» Exercise description: For each line of the data below that holds "item", copy the line.

[Start of Exercise data]

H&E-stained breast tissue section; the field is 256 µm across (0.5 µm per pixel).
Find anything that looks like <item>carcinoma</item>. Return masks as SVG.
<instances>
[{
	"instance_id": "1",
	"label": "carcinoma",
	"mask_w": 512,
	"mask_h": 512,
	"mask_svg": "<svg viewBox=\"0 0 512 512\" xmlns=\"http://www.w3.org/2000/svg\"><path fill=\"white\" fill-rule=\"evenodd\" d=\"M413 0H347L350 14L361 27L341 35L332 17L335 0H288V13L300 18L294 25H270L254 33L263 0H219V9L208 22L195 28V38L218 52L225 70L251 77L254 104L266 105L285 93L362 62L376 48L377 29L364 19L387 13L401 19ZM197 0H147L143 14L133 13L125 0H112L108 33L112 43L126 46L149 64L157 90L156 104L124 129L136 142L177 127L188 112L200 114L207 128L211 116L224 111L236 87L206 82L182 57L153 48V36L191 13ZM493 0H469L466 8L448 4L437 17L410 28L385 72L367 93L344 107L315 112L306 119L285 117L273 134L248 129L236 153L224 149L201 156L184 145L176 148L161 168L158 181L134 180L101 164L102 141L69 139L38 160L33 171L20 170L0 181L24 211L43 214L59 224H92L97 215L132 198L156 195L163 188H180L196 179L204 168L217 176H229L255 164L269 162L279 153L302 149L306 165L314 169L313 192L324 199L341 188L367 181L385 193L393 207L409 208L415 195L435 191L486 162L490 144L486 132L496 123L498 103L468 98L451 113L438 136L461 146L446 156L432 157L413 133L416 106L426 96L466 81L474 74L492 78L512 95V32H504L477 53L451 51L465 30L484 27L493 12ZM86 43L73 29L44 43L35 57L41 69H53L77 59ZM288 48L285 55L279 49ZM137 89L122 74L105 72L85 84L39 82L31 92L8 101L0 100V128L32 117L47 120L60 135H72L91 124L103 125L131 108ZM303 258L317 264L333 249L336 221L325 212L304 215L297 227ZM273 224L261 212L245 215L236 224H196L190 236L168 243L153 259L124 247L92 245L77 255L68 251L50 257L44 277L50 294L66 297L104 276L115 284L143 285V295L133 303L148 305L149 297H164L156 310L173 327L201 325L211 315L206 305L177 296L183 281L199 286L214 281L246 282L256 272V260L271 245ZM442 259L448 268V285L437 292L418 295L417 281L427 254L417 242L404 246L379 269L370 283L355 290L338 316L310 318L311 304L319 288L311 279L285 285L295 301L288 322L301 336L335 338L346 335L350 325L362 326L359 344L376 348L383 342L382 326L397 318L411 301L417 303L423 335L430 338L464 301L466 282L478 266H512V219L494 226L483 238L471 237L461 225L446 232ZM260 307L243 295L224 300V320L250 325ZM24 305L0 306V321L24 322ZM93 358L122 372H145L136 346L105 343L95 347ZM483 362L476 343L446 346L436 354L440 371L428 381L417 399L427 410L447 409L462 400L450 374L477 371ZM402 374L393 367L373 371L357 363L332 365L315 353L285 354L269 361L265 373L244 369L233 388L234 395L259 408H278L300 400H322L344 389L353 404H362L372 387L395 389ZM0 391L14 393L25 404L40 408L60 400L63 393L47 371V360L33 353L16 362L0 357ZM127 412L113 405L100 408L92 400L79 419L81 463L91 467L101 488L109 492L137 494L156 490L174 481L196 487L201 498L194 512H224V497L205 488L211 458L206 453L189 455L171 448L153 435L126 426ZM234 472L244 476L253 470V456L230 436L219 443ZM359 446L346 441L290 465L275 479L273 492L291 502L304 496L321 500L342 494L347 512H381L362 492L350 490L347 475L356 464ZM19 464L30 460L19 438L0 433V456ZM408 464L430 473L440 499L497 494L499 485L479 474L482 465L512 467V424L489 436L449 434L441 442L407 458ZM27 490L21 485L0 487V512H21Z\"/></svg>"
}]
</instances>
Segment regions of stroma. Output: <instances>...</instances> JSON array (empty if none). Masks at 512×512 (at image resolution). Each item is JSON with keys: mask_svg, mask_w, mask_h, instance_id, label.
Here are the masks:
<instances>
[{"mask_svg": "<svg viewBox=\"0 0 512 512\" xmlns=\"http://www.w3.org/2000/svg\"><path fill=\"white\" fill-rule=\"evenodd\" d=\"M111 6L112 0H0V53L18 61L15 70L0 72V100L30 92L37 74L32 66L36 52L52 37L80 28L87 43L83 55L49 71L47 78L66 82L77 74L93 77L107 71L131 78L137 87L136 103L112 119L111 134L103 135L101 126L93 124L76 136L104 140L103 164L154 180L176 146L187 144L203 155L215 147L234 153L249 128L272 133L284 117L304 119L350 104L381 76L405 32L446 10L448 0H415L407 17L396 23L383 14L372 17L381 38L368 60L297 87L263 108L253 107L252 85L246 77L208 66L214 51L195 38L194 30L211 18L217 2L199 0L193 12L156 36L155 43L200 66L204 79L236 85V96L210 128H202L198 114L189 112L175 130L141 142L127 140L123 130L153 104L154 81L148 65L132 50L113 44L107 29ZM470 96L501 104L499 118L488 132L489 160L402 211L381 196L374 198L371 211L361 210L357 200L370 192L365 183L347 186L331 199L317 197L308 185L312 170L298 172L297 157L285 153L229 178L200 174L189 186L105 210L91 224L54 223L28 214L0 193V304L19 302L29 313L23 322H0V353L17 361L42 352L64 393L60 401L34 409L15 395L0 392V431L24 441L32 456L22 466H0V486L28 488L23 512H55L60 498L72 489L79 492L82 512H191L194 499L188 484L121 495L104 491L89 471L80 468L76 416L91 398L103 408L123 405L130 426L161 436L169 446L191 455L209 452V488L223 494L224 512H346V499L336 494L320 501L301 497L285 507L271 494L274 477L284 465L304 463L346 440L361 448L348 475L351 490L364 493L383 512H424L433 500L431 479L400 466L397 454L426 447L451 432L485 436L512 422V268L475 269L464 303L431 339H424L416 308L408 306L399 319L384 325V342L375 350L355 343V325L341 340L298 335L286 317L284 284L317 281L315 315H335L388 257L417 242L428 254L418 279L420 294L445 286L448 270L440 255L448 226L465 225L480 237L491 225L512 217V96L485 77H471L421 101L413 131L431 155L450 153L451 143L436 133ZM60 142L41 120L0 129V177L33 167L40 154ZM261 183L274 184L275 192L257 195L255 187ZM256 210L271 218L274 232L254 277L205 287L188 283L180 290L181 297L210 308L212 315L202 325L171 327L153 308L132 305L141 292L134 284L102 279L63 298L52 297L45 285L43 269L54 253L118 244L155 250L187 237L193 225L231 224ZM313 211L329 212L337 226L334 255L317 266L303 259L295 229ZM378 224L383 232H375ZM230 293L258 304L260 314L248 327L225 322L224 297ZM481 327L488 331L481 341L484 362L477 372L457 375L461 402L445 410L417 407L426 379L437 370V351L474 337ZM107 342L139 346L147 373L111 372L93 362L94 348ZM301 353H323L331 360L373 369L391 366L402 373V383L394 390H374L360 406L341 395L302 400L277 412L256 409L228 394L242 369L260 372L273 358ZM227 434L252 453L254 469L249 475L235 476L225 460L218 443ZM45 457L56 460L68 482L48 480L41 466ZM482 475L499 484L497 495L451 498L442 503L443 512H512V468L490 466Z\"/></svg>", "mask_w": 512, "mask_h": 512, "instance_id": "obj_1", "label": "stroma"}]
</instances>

[End of Exercise data]

» Result of this exercise:
Find anything that looks like <item>carcinoma</item>. Return masks as SVG.
Segment regions of stroma. Output: <instances>...</instances> JSON array (empty if none). Masks at 512×512 (at image resolution). Each item is JSON with keys: mask_svg, mask_w, mask_h, instance_id, label.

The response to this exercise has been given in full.